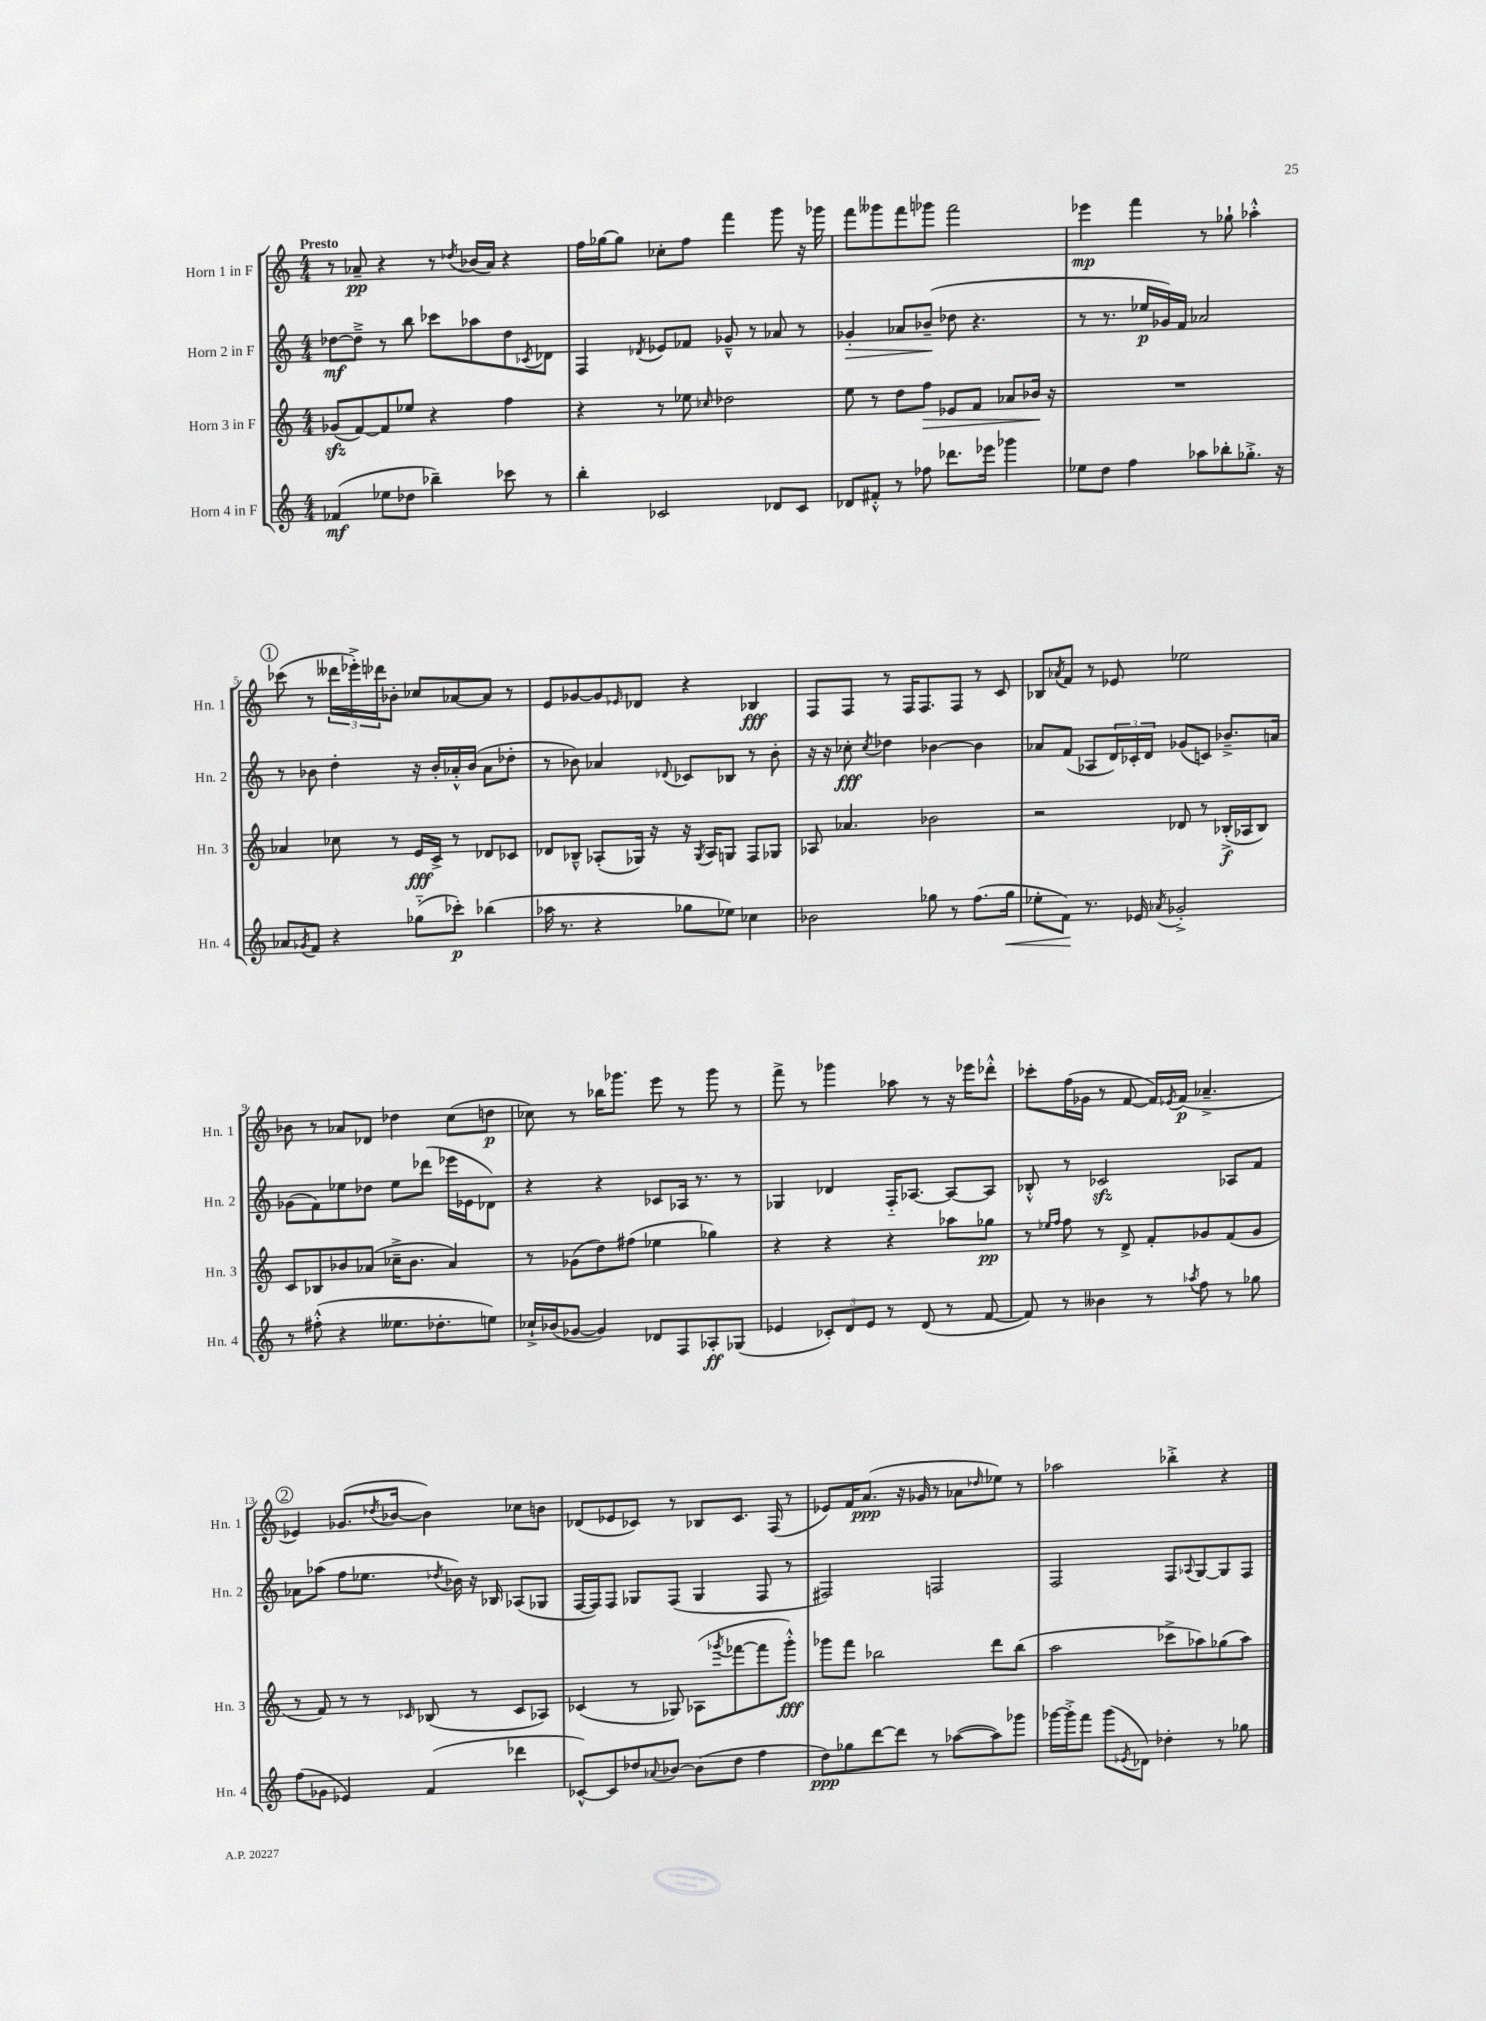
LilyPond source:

<<
\new StaffGroup <<
\new Staff = "s0" \with { instrumentName = "Horn 1 in F" shortInstrumentName = "Hn. 1" } {
    \clef treble \key c \major \numericTimeSignature \time 4/4 \tempo "Presto"
    r8 aes'8--\pp r4 r8 \acciaccatura { des''8 } bes'16( aes'16) r4 |
    f''16 ges''16~ ges''8 ces''8-. f''8 f'''4 g'''8 r16 ges'''16 |
    f'''8 geses'''8 f'''8 ges'''8 f'''2 |
    ees'''4\mp f'''4 r8 ges''8-! aes''4-.-^ |
    \mark \markup { \circle "1" } ces'''8( r8 \tuplet 3/2 { deses'''16 ees'''16-.->) des'''16 } bes'8-. ces''8 aes'8~ aes'8 r8 |
    e'8 ges'8~ ges'8 \grace { ees'16 } des'8 r4 bes4\fff |
    f8 f8 r8 f16 f8. f8 r8 c'8 |
    bes8 \acciaccatura { aes'8 } f'8 r8 ees'8 ees''2 |
    bes'8 r8 aes'8 des'8 des''4 c''8( d''8\p |
    ces''8) r8 bes''16 ges'''8. e'''8 r8 ges'''8 r8 |
    f'''8-> r8 ges'''4 aes''8 r8 r16 ees'''16 des'''8-.-^ |
    ces'''8-. f''16( ges'16 r8 f'8~ f'16) \acciaccatura { ees'8 } f'16\p( aes'4.---> |
    \mark \markup { \circle "2" } ees'4) ges'8.( \acciaccatura { des''8 } bes'16~ bes'4) ces''8 b'8 |
    des'8( ees'8 ces'8) r8 bes8 ces'8. f16( r8 |
    ees'8) f'16 a'8.\ppp( r16 ges'16 r8 aes'8 \grace { des''16 } ees''8) r8 |
    aes''2 bes''4-.-> r4 \bar "|." |
}
\new Staff = "s1" \with { instrumentName = "Horn 2 in F" shortInstrumentName = "Hn. 2" } {
    \clef treble \key c \major \numericTimeSignature \time 4/4
    des''8~\mf des''8---> r8 b''8 ces'''8 aes''8 des''8 \acciaccatura { ces'8 } des'8 |
    f4 \acciaccatura { des'8 } ees'8 fes'8 ges'8---^ r8 aes'8 r8 |
    ges'4-.\> aes'8 bes'8--\!( des''8 r4. |
    r8 r8. ees''16\p ges'16) f'16 aes'2 |
    \mark \markup { \circle "1" } r8 bes'8 d''4-. r16 bes'16-. aes'16-.-^ bes'16( aes'8 des''8-. |
    r8 bes'8) aes'4 \appoggiatura { des'8 } ces'8 bes8 r8 bes'8-. |
    r16 r16 ces''8-.\fff \acciaccatura { ces''8 } des''4 bes'4~ bes'4 |
    aes'8 f'8( aes8 \tuplet 3/2 { d'16) ces'16-. d'16 } ges'8( c'8) bes'8.---> a'16 |
    ges'8( f'8) ees''8 des''8 ees''8 des'''8( ees'''16 ees'16 des'8) |
    r4 r4 ces'8 aes16 r8. r8 |
    ges4 des'4 f16-_ aes8.~ aes8~ aes8 |
    bes8-.-^ r8 ces'2\sfz aes8 f'8 |
    \mark \markup { \circle "2" } aes'8 aes''8( f''8 ees''8. \acciaccatura { des''8 } bes'16) r16 bes16 aes8( ges8 |
    f16~ f16) f8 ges8 f8( ges4 f8 r8 |
    fis2) f2 |
    f2 f8 \appoggiatura { aes8 } g8~ g8 f8 \bar "|." |
}
\new Staff = "s2" \with { instrumentName = "Horn 3 in F" shortInstrumentName = "Hn. 3" } {
    \clef treble \key c \major \numericTimeSignature \time 4/4
    ges'8\sfz( f'8~) f'8 ees''8 r4 f''4 |
    r4 r8 ees''8 \grace { ces''16 } des''2 |
    e''8 r8 d''8 f''8\> ees'8 f'8 aes'8 bes'16\! r16 |
    R1 |
    \mark \markup { \circle "1" } aes'4 ces''8 r8 e'16\fff c'16-> r8 des'8 ces'8 |
    des'8 bes8---^ aes8-.( ges16) r16 r16 \acciaccatura { ges8 } aes16 g8 f8 ges8 |
    aes8 aes'4. bes'2 |
    r2 des'8 r8 bes16-.->\f( aes16 bes8) |
    c'8 bes8 bes'8 aes'8( ces''16---> bes'8. aes'4) |
    r8 ges'8( d''8) fis''8( ees''4 ges''4) |
    r4 r4 r4 aes''8 ges''8\pp |
    r8 \grace { ees''16 f''16 } f''8 r8 d'8-> f'8-. ges'8 f'8( ges'8 |
    \mark \markup { \circle "2" } r8 f'8) r8 r8 \grace { ces'16 } bes8( r8 ces'8 aes8) |
    ces'4( r8 ges8) aes8( \acciaccatura { ges'''8 } fes'''8~ fes'''8 ges'''8-.-^\fff) |
    ges'''8 f'''8 bes''2 d'''8 bes''8( |
    a''2 ces'''8-> aes''8) ges''8( aes''8) \bar "|." |
}
\new Staff = "s3" \with { instrumentName = "Horn 4 in F" shortInstrumentName = "Hn. 4" } {
    \clef treble \key c \major \numericTimeSignature \time 4/4
    fes'4\mf( ees''8 des''8 bes''4--) ces'''8 r8 |
    b''4-. ces'2 des'8 ces'8 |
    des'8 fis'8-.-^ r8 fes''8 des'''8. ees'''16 ges'''4 |
    ees''8 d''8 f''4 aes''8 bes''8-. ges''8.-.-> r16 |
    \mark \markup { \circle "1" } aes'8 \acciaccatura { ges'8 } f'8 r4 ges''8-_( ces'''8-.\p) bes''4( |
    aes''16 r8. r4 ges''8 ees''8) ces''4 |
    bes'2 ges''8 r8 f''8.( ges''16\< |
    ees''8-. f'8\!) r8. ees'16 \acciaccatura { aes'8 } ges'2-.-> |
    r8 fis''8-.-^( r4 eeses''8. des''8.-. e''8) |
    ces''16-!-> bes'16( ges'8~ ges'4) des'8 f8 aes8-.\ff ges8( |
    ees'4 \tuplet 3/2 { ces'8-.) d'8 ees'8 } r8 d'8( r8 f'8~ |
    f'8) r8 beses'4 r8 \acciaccatura { aes''8 } f''8 r8 ges''8 |
    \mark \markup { \circle "2" } f''8( ges'8 ees'4) f'4( des'''4 |
    ces'8~-^) ces'8 des''8 \appoggiatura { aes'8 } bes'8~ bes'8( des''8 f''4 |
    d''8\ppp) ges''8 d'''8~ d'''8 r8 aes''8~( aes''8) ges'''8 |
    ges'''16~ ges'''16-.-> f'''8 ges'''8( \acciaccatura { ees'8 } des'8) des''4-. r8 ges''8 \bar "|." |
}
>>
>>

◆ ◆ ◆

Task statement: State how many lines in the entries contain the string "tuplet", treating uppercase and lowercase as distinct, and give only the number.

Response to this exercise: 3